(Assigned task): Everything from the line that holds "R2: 75k (N_7, N_8) -> 75k (+12V, N_7)" through the end of the listing below must be retyped word for word, without any pictures.

START Records for the exercise

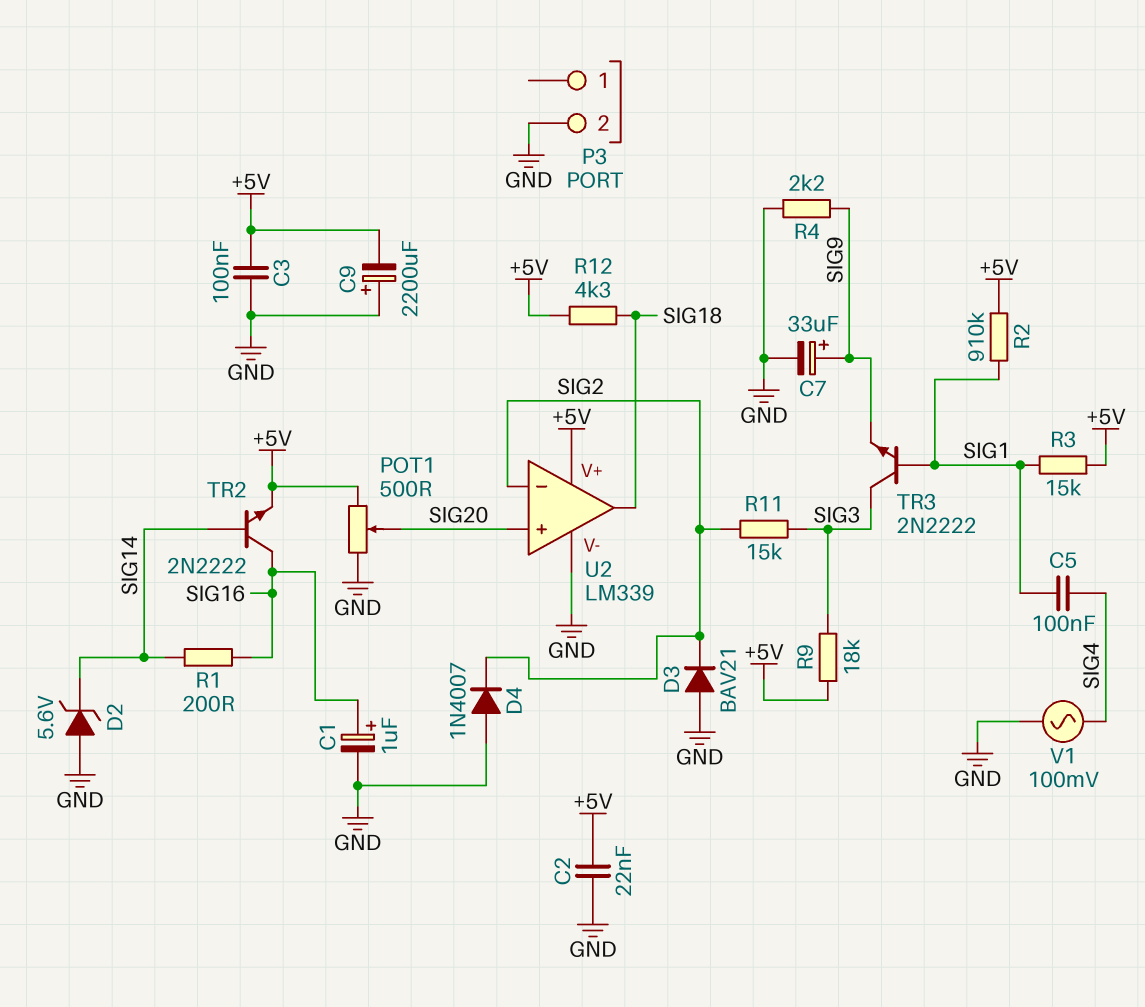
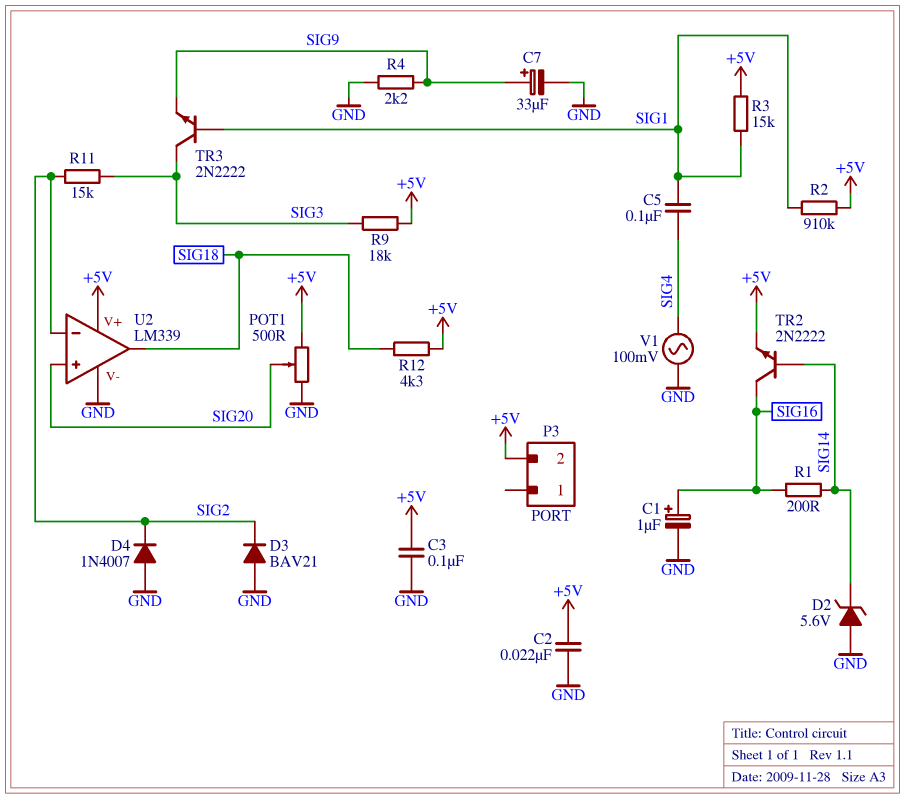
C9: 2200uF (plus GND, minus +5V) -> none
P3 pin 2: GND -> +5V

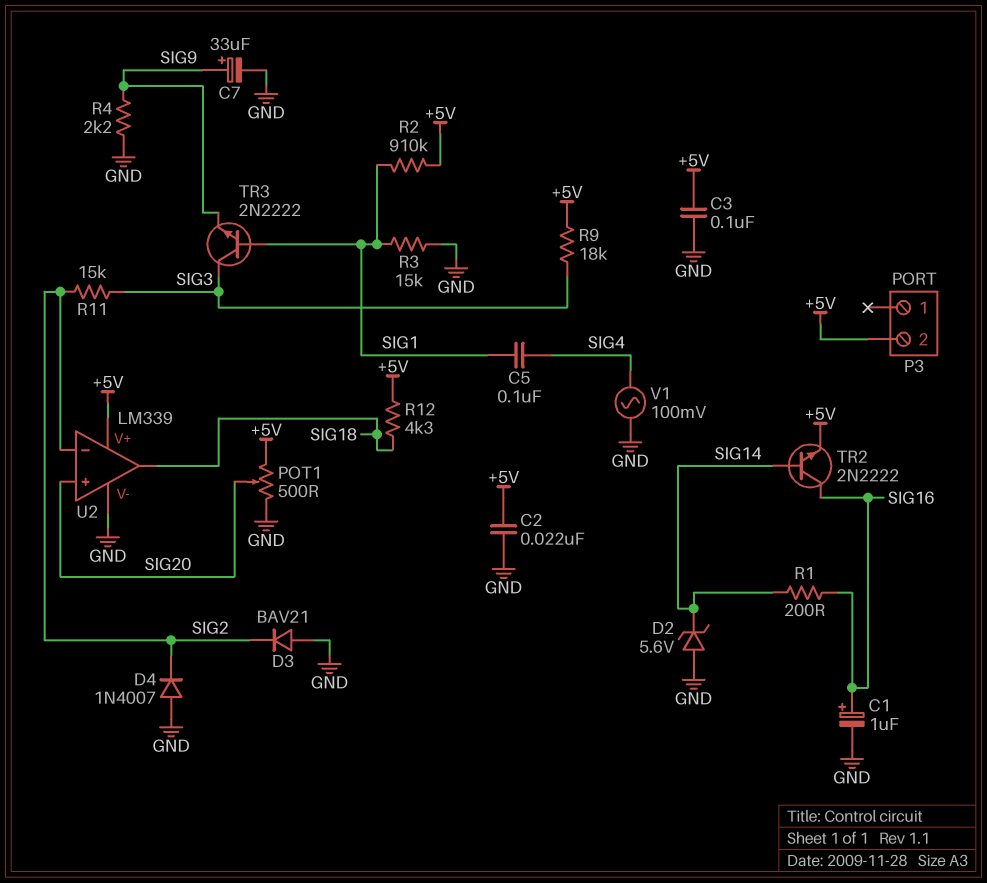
R3: 15k (+5V, SIG1) -> 15k (GND, SIG1)

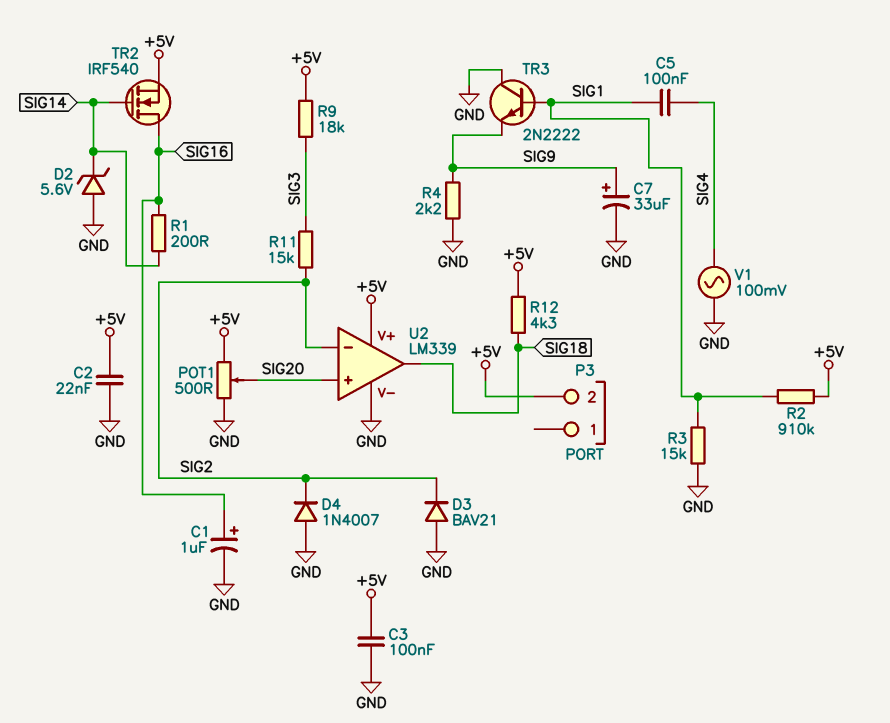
TR2: NPN 2N2222 (B SIG14, C SIG16, E +5V) -> NMOS IRF540 (G SIG14, D SIG16, S +5V)
TR3: NPN 2N2222 (B SIG1, C SIG3, E SIG9) -> NPN 2N2222 (B SIG1, C GND, E SIG9)

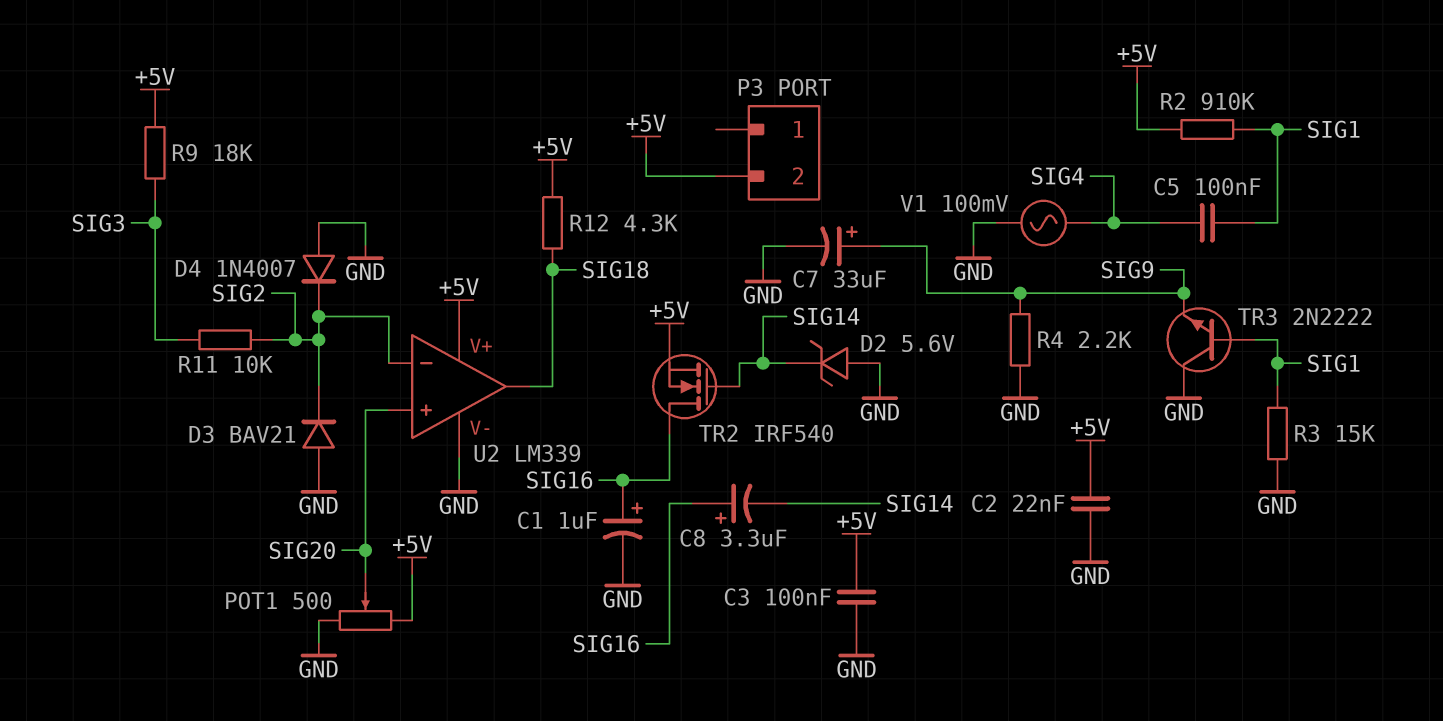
C8: none -> 3.3uF (plus SIG16, minus SIG14)
R1: 200 (SIG14, SIG16) -> none
R11: 15k (SIG2, SIG3) -> 10k (SIG2, SIG3)

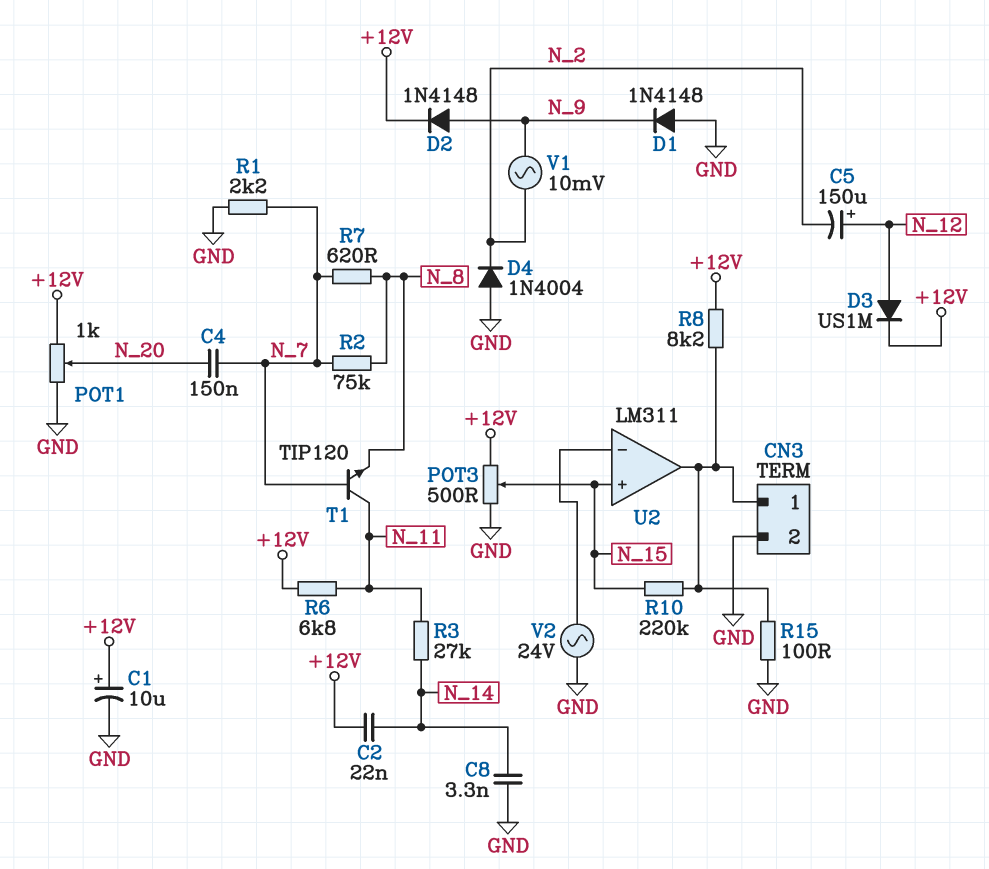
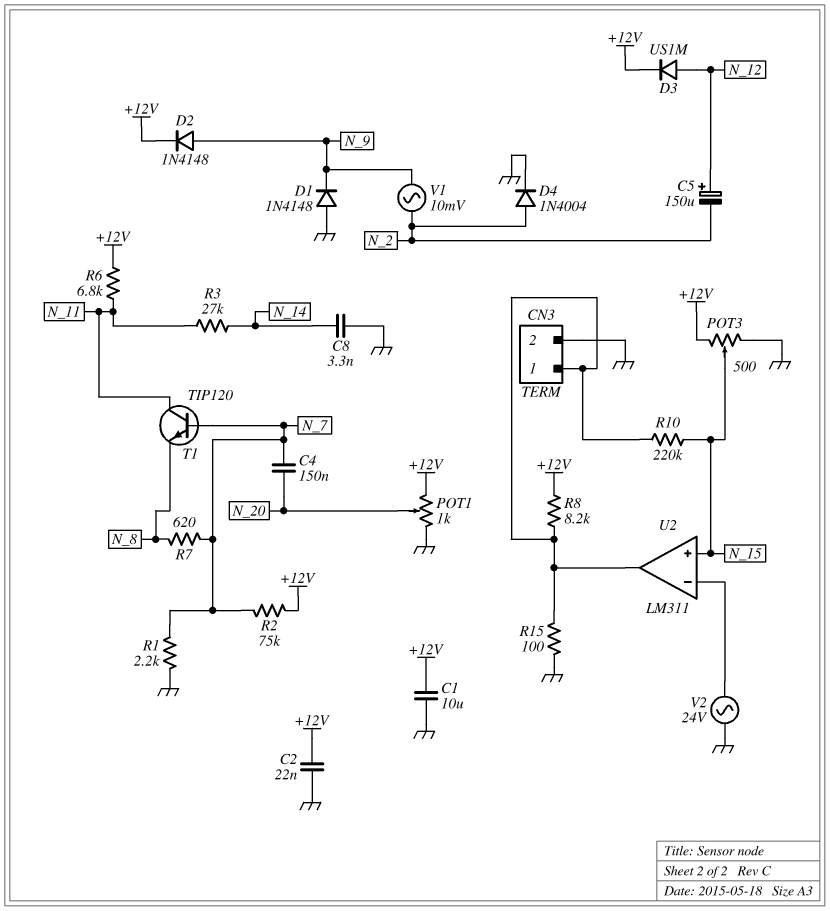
C1: 10uF (plus +12V, minus GND) -> 10uF (+12V, GND)
C2: 22nF (+12V, N_14) -> 22nF (+12V, GND)
D4: diode 1N4004 (A GND, K N_2) -> diode 1N4004 (A N_2, K GND)
R2: 75k (N_7, N_8) -> 75k (+12V, N_7)

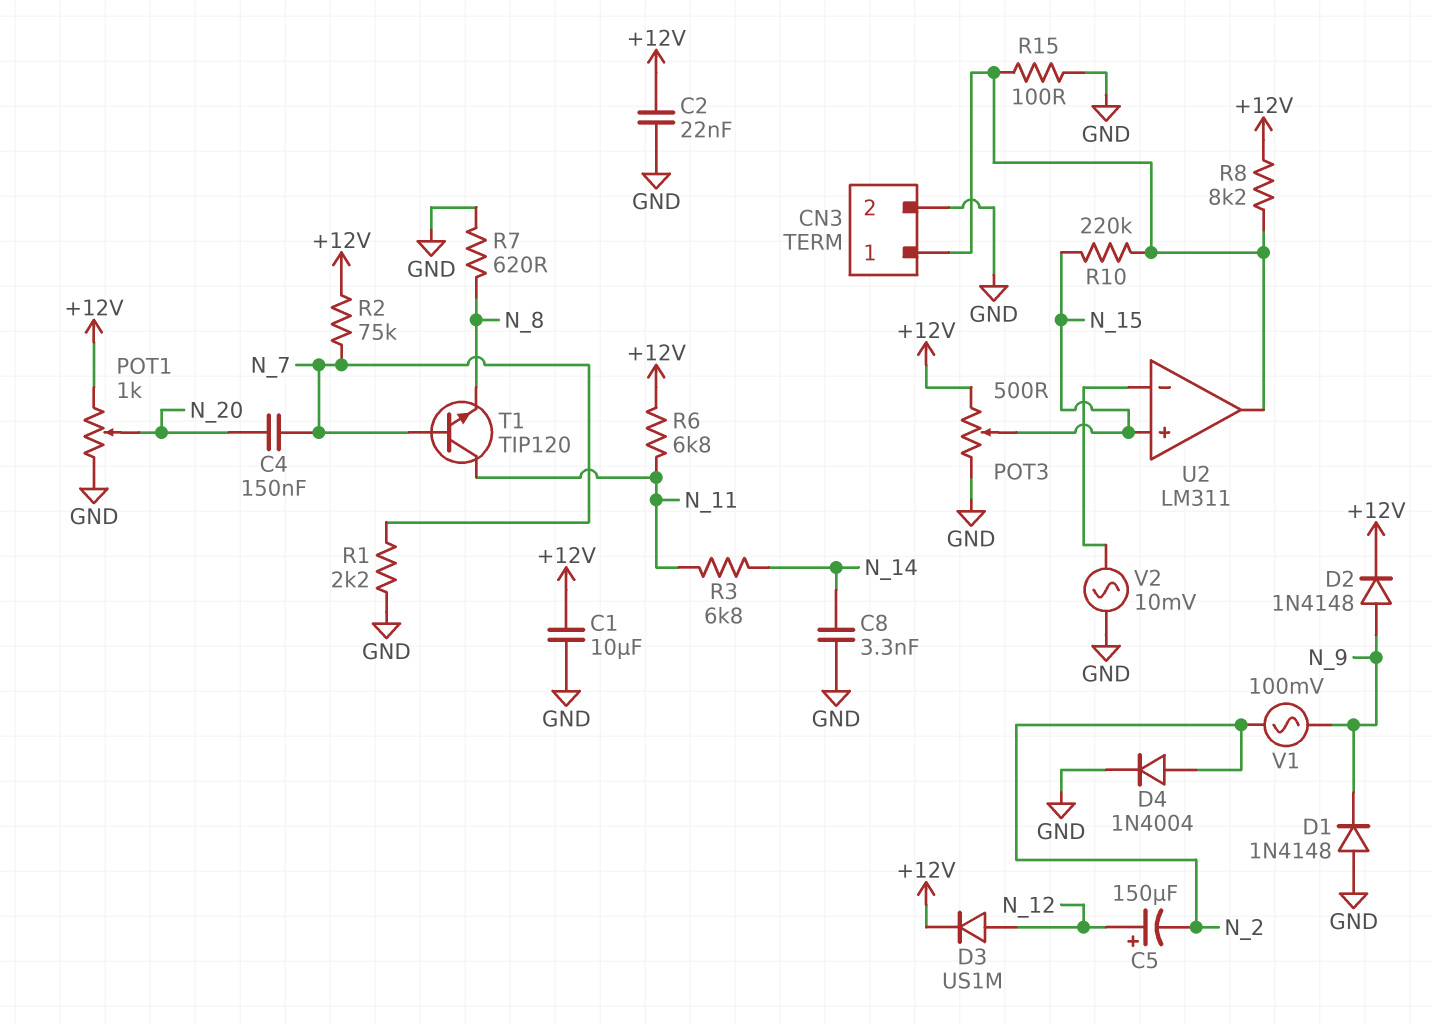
R3: 27k (N_11, N_14) -> 6.8k (N_11, N_14)
R7: 620 (N_7, N_8) -> 620 (GND, N_8)
V1: AC 10mV (N_2, N_9) -> AC 100mV (N_2, N_9)
V2: AC 24V (GND, U2/in-) -> AC 10mV (GND, U2/in-)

END Records for the exercise

(Solution):
R2: 75k (N_7, N_8) -> 75k (+12V, N_7)

R3: 27k (N_11, N_14) -> 6.8k (N_11, N_14)
R7: 620 (N_7, N_8) -> 620 (GND, N_8)
V1: AC 10mV (N_2, N_9) -> AC 100mV (N_2, N_9)
V2: AC 24V (GND, U2/in-) -> AC 10mV (GND, U2/in-)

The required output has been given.